## Recorded data
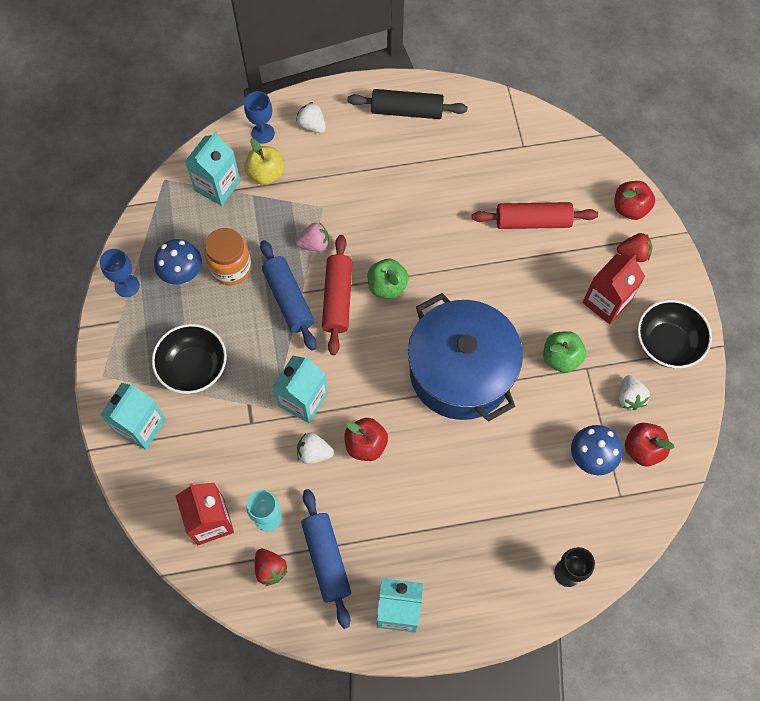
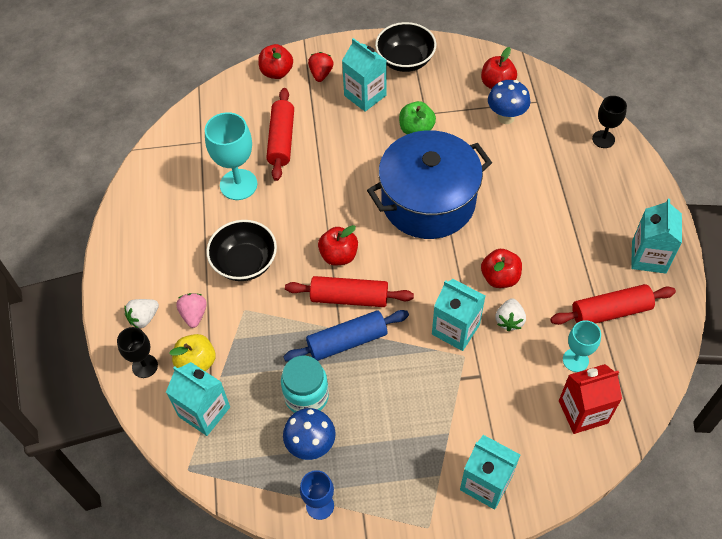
camera: 85 degrees left, 10 degrees down
black bowl [152,324,227,394] -> black bowl moved to [206,220,277,281]
orange jar [204,228,252,285] -> turquoise jar [281,355,329,413]
blue goblet [244,91,275,144] -> black goblet [117,327,158,378]
red strawberry [255,549,288,586] -> none
pink strawberry [295,223,329,252] -> pink strawberry moved to [176,293,207,328]
blue rolling pin [301,489,351,629] -> red rolling pin [550,284,676,325]
black rolling pin [347,89,468,119] -> none
green apple [368,259,409,299] -> red apple [318,225,358,265]
red carton [582,254,645,324] -> turquoise carton [342,38,387,112]
white strawberry [619,375,650,410] -> none
none -> turquoise goblet [205,112,257,200]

## Work to be completed
Write the data above out exactly. Leave out any pictures.

## Result
camera: 85 degrees left, 10 degrees down
black bowl [152,324,227,394] -> black bowl moved to [206,220,277,281]
orange jar [204,228,252,285] -> turquoise jar [281,355,329,413]
blue goblet [244,91,275,144] -> black goblet [117,327,158,378]
red strawberry [255,549,288,586] -> none
pink strawberry [295,223,329,252] -> pink strawberry moved to [176,293,207,328]
blue rolling pin [301,489,351,629] -> red rolling pin [550,284,676,325]
black rolling pin [347,89,468,119] -> none
green apple [368,259,409,299] -> red apple [318,225,358,265]
red carton [582,254,645,324] -> turquoise carton [342,38,387,112]
white strawberry [619,375,650,410] -> none
none -> turquoise goblet [205,112,257,200]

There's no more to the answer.